Problem statement:
Copy, please, the line with "building: [397,177,473,260] -> none" and each line that follows it through the end of the data below, exactly as given and without pictures.

——

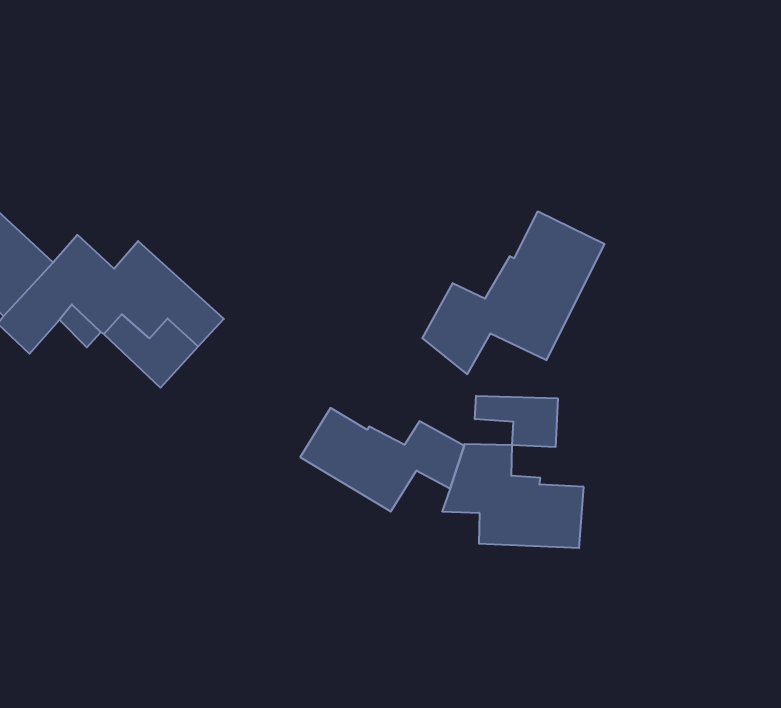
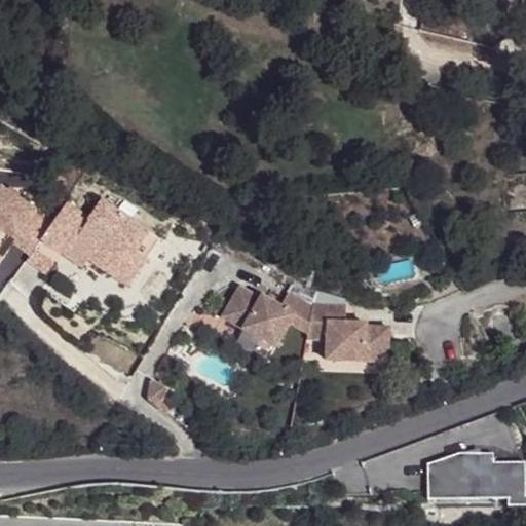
building: [422,211,604,374] -> none
building: [475,396,558,447] -> none

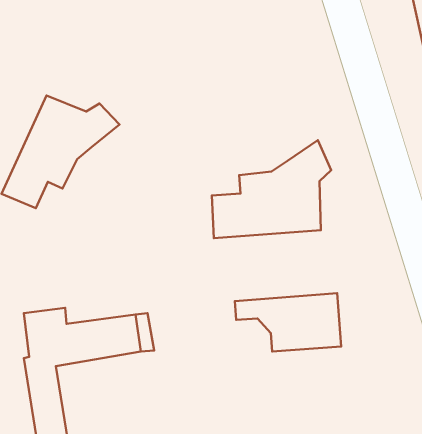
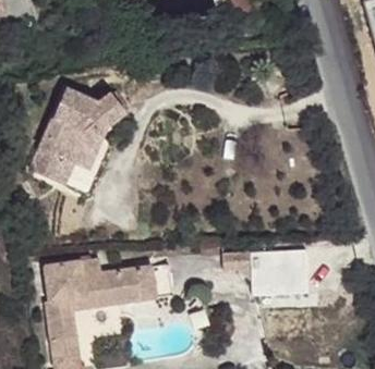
building: [212,140,331,238] -> none
building: none -> [57,128,109,192]

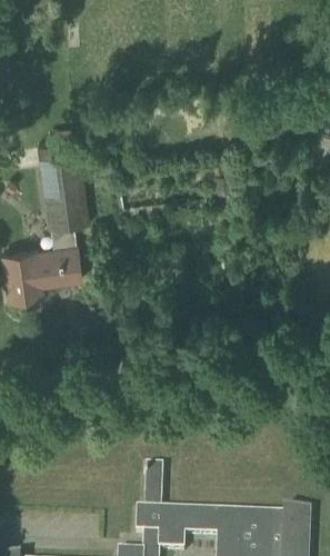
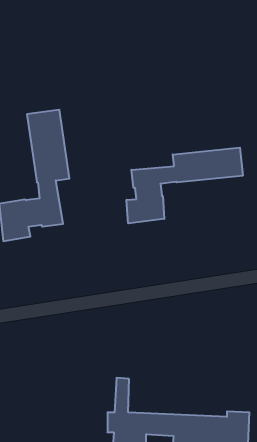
building: none -> [127,148,243,223]

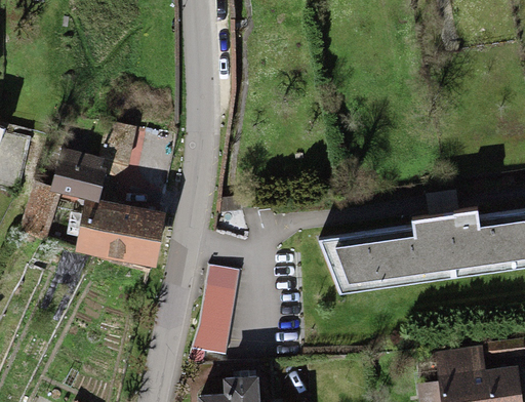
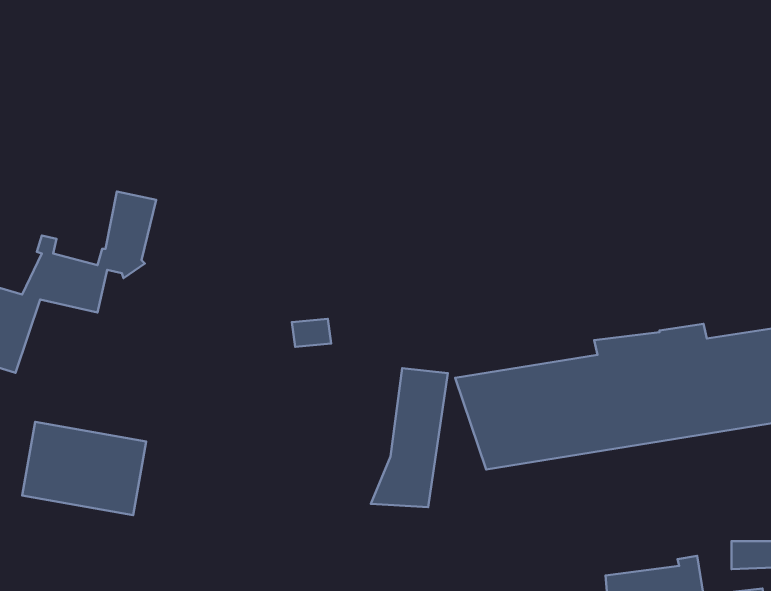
building: [82,202,160,260] -> [22,422,146,515]
building: [191,267,239,354] -> [371,368,448,507]

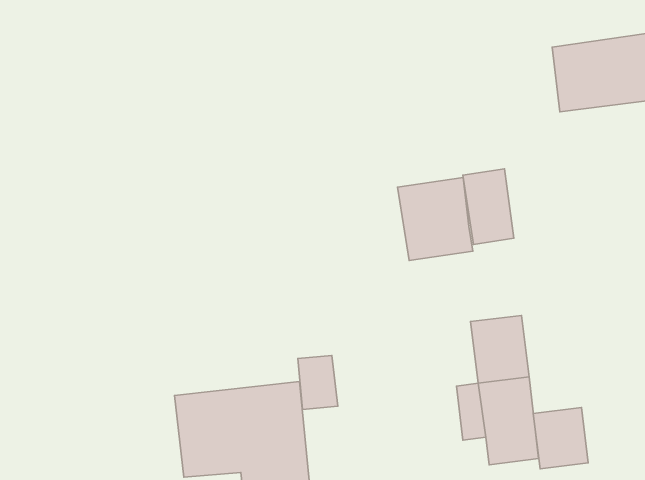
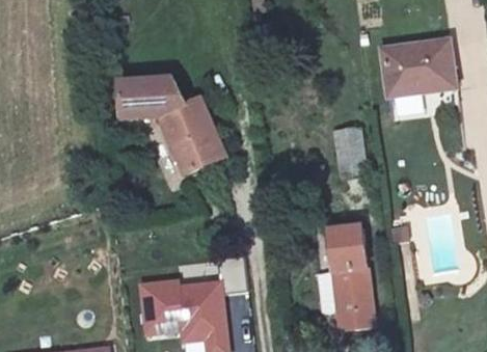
building: none -> [117,75,220,169]
building: [397,177,473,260] -> none
building: [533,408,588,469] -> none

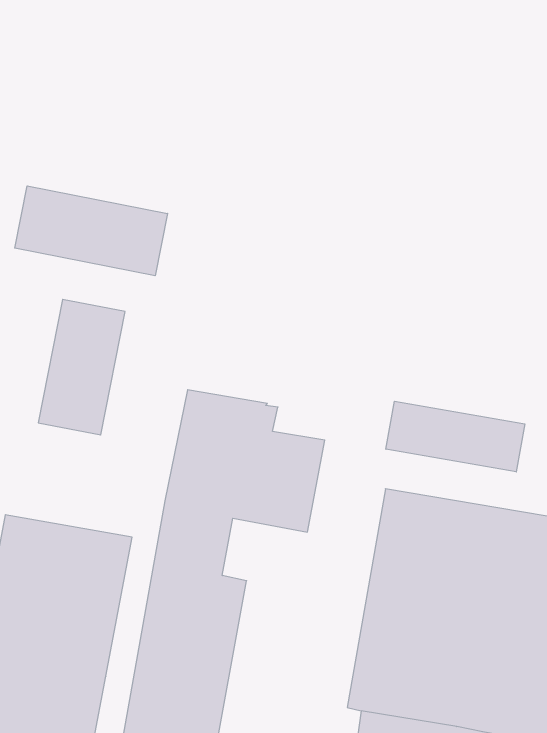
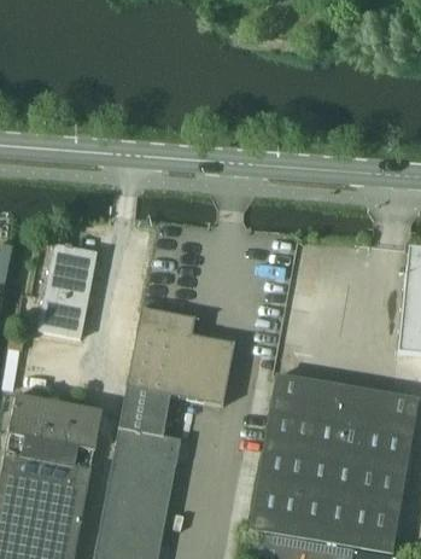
building: [15,186,168,276] -> none
building: [386,401,525,472] -> none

——

Worked solution:
building: [397,177,473,260] -> none
building: [533,408,588,469] -> none

building: [15,186,168,276] -> none
building: [386,401,525,472] -> none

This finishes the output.